» Work order: Reproduce the data below exactly as written. Pictures do not belong in the copy.

» Data for this exercise:
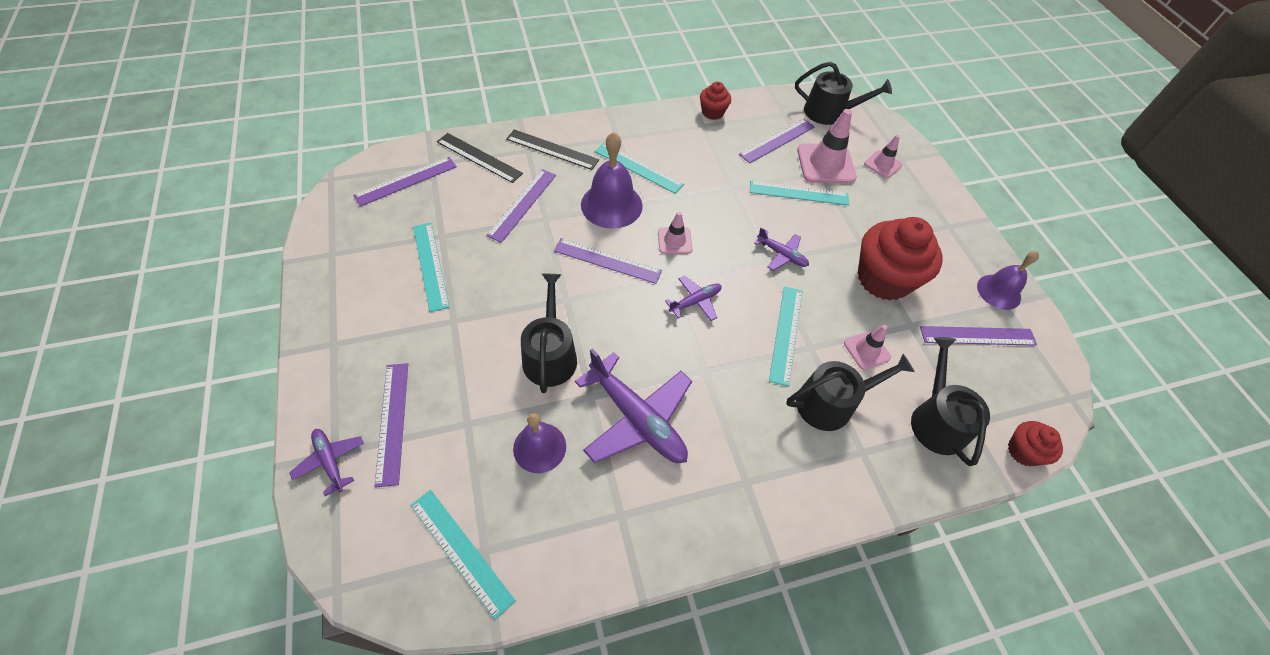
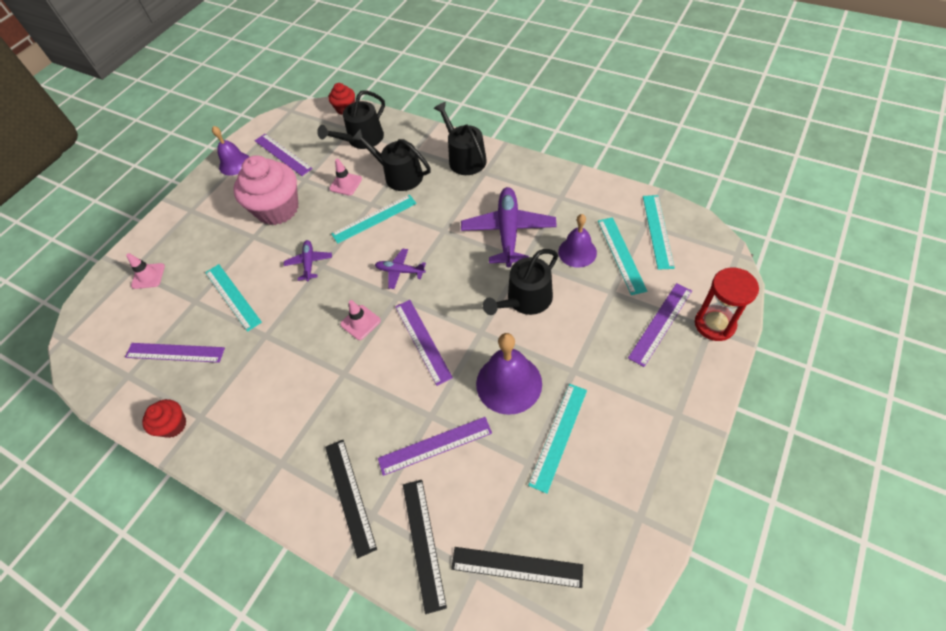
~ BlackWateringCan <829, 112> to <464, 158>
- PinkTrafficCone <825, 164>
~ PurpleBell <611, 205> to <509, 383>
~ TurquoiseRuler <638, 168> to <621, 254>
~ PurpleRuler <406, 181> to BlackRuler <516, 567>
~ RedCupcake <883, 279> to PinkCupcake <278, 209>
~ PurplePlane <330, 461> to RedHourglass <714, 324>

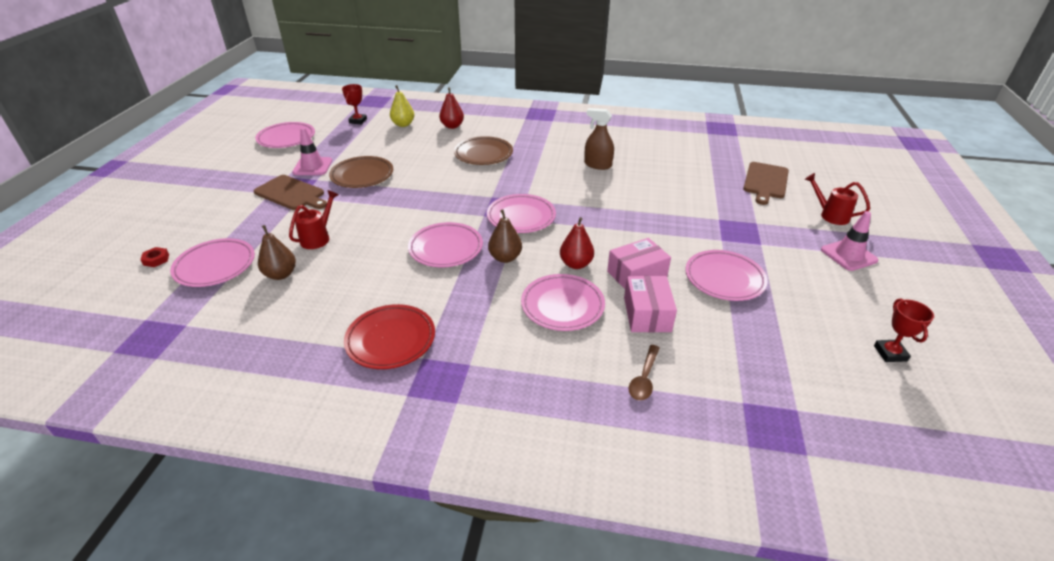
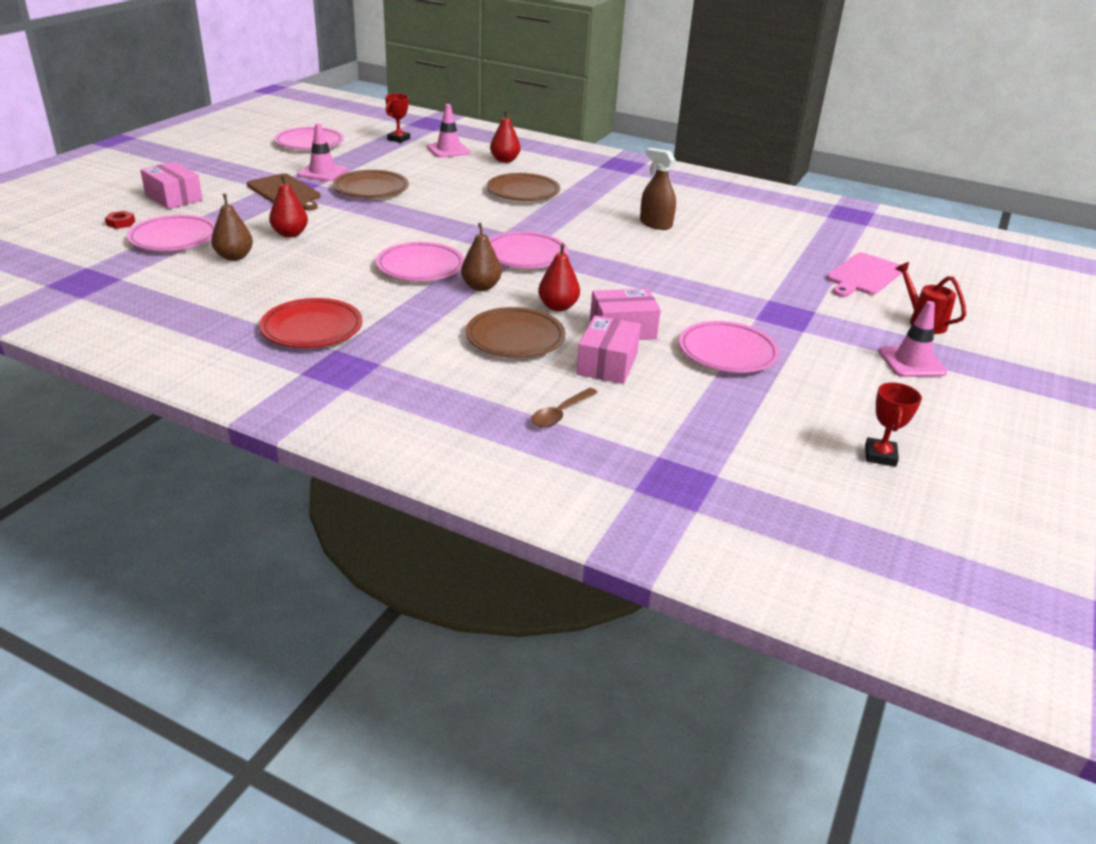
~ YellowPear <403, 124> to PinkTrafficCone <448, 150>
~ BrownCuttingBoard <765, 182> to PinkCuttingBoard <863, 275>
~ RedWateringCan <318, 238> to RedPear <290, 234>
~ PinkPlate <562, 306> to BrownPlate <515, 338>
+ PinkBox <174, 197>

» Solution to this exercise:
~ BlackWateringCan <829, 112> to <464, 158>
- PinkTrafficCone <825, 164>
~ PurpleBell <611, 205> to <509, 383>
~ TurquoiseRuler <638, 168> to <621, 254>
~ PurpleRuler <406, 181> to BlackRuler <516, 567>
~ RedCupcake <883, 279> to PinkCupcake <278, 209>
~ PurplePlane <330, 461> to RedHourglass <714, 324>

~ YellowPear <403, 124> to PinkTrafficCone <448, 150>
~ BrownCuttingBoard <765, 182> to PinkCuttingBoard <863, 275>
~ RedWateringCan <318, 238> to RedPear <290, 234>
~ PinkPlate <562, 306> to BrownPlate <515, 338>
+ PinkBox <174, 197>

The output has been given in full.